• Action item: Output, exactly and in full, the entries that appear below.

• Revision comparison data:
- Opening Delimiter -

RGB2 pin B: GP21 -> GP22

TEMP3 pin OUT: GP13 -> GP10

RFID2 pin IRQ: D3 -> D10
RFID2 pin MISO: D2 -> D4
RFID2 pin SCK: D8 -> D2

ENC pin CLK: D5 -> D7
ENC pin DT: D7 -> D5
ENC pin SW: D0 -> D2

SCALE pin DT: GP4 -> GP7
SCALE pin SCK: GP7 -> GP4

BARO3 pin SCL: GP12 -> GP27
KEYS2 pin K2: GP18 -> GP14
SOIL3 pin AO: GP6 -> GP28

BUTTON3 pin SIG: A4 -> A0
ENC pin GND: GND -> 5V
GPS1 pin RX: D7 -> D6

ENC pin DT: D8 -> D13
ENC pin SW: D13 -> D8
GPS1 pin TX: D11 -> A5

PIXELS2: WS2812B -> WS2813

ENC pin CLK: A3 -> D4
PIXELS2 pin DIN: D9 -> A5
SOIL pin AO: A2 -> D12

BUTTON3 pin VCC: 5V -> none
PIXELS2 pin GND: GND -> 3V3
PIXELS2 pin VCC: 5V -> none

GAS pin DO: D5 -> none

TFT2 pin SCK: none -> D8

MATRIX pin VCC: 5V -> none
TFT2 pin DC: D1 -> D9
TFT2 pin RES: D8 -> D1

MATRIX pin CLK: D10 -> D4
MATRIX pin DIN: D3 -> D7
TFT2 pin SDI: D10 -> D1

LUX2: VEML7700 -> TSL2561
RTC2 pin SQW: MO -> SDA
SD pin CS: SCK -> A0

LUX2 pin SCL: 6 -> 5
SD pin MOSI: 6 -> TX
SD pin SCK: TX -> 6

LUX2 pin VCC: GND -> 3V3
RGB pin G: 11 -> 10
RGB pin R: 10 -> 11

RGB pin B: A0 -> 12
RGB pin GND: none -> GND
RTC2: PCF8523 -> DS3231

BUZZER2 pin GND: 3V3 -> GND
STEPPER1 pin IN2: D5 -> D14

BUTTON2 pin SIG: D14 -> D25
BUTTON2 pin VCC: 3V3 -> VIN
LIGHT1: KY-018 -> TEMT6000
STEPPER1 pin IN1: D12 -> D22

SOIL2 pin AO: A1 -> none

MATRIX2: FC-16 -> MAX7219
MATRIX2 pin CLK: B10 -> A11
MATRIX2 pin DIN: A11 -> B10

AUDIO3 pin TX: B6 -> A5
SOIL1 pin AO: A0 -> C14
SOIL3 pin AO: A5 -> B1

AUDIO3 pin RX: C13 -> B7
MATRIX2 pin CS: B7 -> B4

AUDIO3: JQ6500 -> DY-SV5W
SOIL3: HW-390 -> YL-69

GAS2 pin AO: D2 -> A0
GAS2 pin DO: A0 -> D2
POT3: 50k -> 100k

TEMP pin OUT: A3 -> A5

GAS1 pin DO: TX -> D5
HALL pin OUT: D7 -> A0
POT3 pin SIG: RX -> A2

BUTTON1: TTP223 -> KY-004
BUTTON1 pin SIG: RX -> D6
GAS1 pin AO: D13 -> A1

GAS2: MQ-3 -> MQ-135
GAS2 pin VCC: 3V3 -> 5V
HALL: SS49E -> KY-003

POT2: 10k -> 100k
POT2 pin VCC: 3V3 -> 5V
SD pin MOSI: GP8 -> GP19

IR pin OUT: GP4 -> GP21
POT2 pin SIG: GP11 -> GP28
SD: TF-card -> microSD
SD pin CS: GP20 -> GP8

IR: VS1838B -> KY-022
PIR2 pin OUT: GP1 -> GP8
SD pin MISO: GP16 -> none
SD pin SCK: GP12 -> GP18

- Closing Delimiter -

• Solution below:
RGB2 pin B: GP21 -> GP22

TEMP3 pin OUT: GP13 -> GP10

RFID2 pin IRQ: D3 -> D10
RFID2 pin MISO: D2 -> D4
RFID2 pin SCK: D8 -> D2

ENC pin CLK: D5 -> D7
ENC pin DT: D7 -> D5
ENC pin SW: D0 -> D2

SCALE pin DT: GP4 -> GP7
SCALE pin SCK: GP7 -> GP4

BARO3 pin SCL: GP12 -> GP27
KEYS2 pin K2: GP18 -> GP14
SOIL3 pin AO: GP6 -> GP28

BUTTON3 pin SIG: A4 -> A0
ENC pin GND: GND -> 5V
GPS1 pin RX: D7 -> D6

ENC pin DT: D8 -> D13
ENC pin SW: D13 -> D8
GPS1 pin TX: D11 -> A5

PIXELS2: WS2812B -> WS2813

ENC pin CLK: A3 -> D4
PIXELS2 pin DIN: D9 -> A5
SOIL pin AO: A2 -> D12

BUTTON3 pin VCC: 5V -> none
PIXELS2 pin GND: GND -> 3V3
PIXELS2 pin VCC: 5V -> none

GAS pin DO: D5 -> none

TFT2 pin SCK: none -> D8

MATRIX pin VCC: 5V -> none
TFT2 pin DC: D1 -> D9
TFT2 pin RES: D8 -> D1

MATRIX pin CLK: D10 -> D4
MATRIX pin DIN: D3 -> D7
TFT2 pin SDI: D10 -> D1

LUX2: VEML7700 -> TSL2561
RTC2 pin SQW: MO -> SDA
SD pin CS: SCK -> A0

LUX2 pin SCL: 6 -> 5
SD pin MOSI: 6 -> TX
SD pin SCK: TX -> 6

LUX2 pin VCC: GND -> 3V3
RGB pin G: 11 -> 10
RGB pin R: 10 -> 11

RGB pin B: A0 -> 12
RGB pin GND: none -> GND
RTC2: PCF8523 -> DS3231

BUZZER2 pin GND: 3V3 -> GND
STEPPER1 pin IN2: D5 -> D14

BUTTON2 pin SIG: D14 -> D25
BUTTON2 pin VCC: 3V3 -> VIN
LIGHT1: KY-018 -> TEMT6000
STEPPER1 pin IN1: D12 -> D22

SOIL2 pin AO: A1 -> none

MATRIX2: FC-16 -> MAX7219
MATRIX2 pin CLK: B10 -> A11
MATRIX2 pin DIN: A11 -> B10

AUDIO3 pin TX: B6 -> A5
SOIL1 pin AO: A0 -> C14
SOIL3 pin AO: A5 -> B1

AUDIO3 pin RX: C13 -> B7
MATRIX2 pin CS: B7 -> B4

AUDIO3: JQ6500 -> DY-SV5W
SOIL3: HW-390 -> YL-69

GAS2 pin AO: D2 -> A0
GAS2 pin DO: A0 -> D2
POT3: 50k -> 100k

TEMP pin OUT: A3 -> A5

GAS1 pin DO: TX -> D5
HALL pin OUT: D7 -> A0
POT3 pin SIG: RX -> A2

BUTTON1: TTP223 -> KY-004
BUTTON1 pin SIG: RX -> D6
GAS1 pin AO: D13 -> A1

GAS2: MQ-3 -> MQ-135
GAS2 pin VCC: 3V3 -> 5V
HALL: SS49E -> KY-003

POT2: 10k -> 100k
POT2 pin VCC: 3V3 -> 5V
SD pin MOSI: GP8 -> GP19

IR pin OUT: GP4 -> GP21
POT2 pin SIG: GP11 -> GP28
SD: TF-card -> microSD
SD pin CS: GP20 -> GP8

IR: VS1838B -> KY-022
PIR2 pin OUT: GP1 -> GP8
SD pin MISO: GP16 -> none
SD pin SCK: GP12 -> GP18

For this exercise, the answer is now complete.